**PROBLEM REQUIREMENTS**
Every line of the listing below should come back exactly as written, with no images.

**SOURCE MATERIAL**
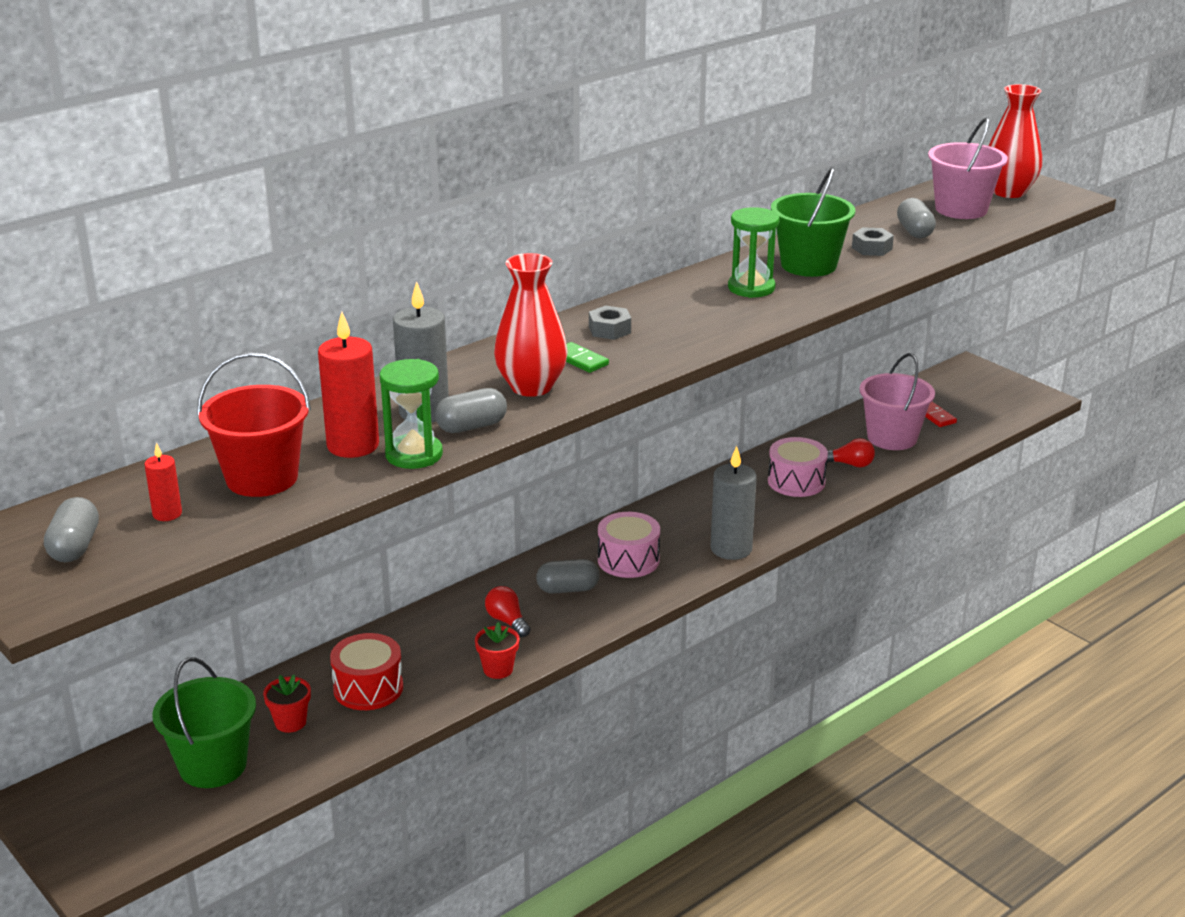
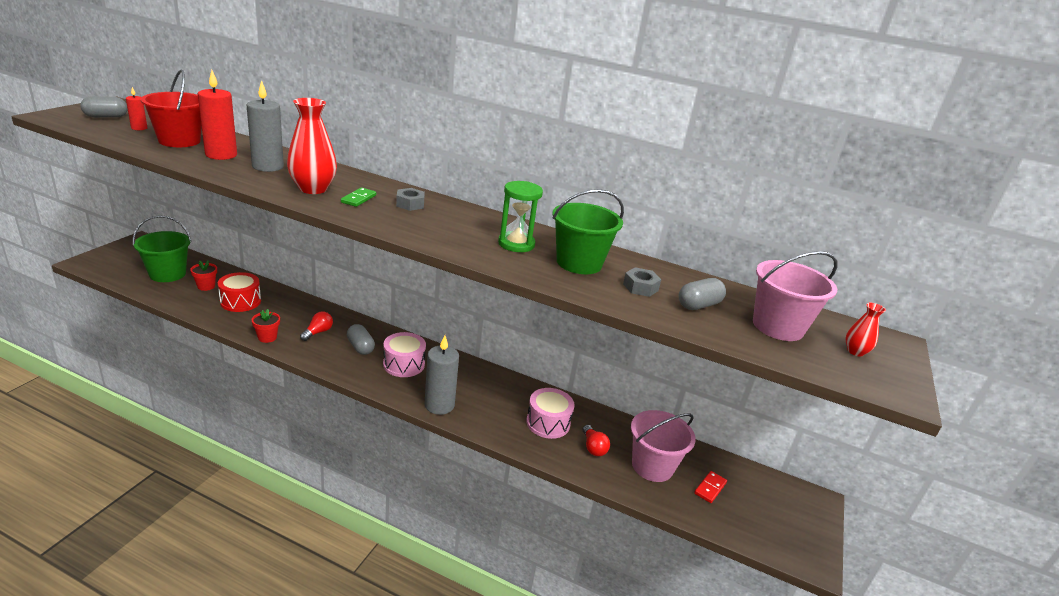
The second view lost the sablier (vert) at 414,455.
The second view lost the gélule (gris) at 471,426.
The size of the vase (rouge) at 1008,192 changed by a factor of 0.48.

**TASK ANSWER**
The second view lost the sablier (vert) at 414,455.
The second view lost the gélule (gris) at 471,426.
The size of the vase (rouge) at 1008,192 changed by a factor of 0.48.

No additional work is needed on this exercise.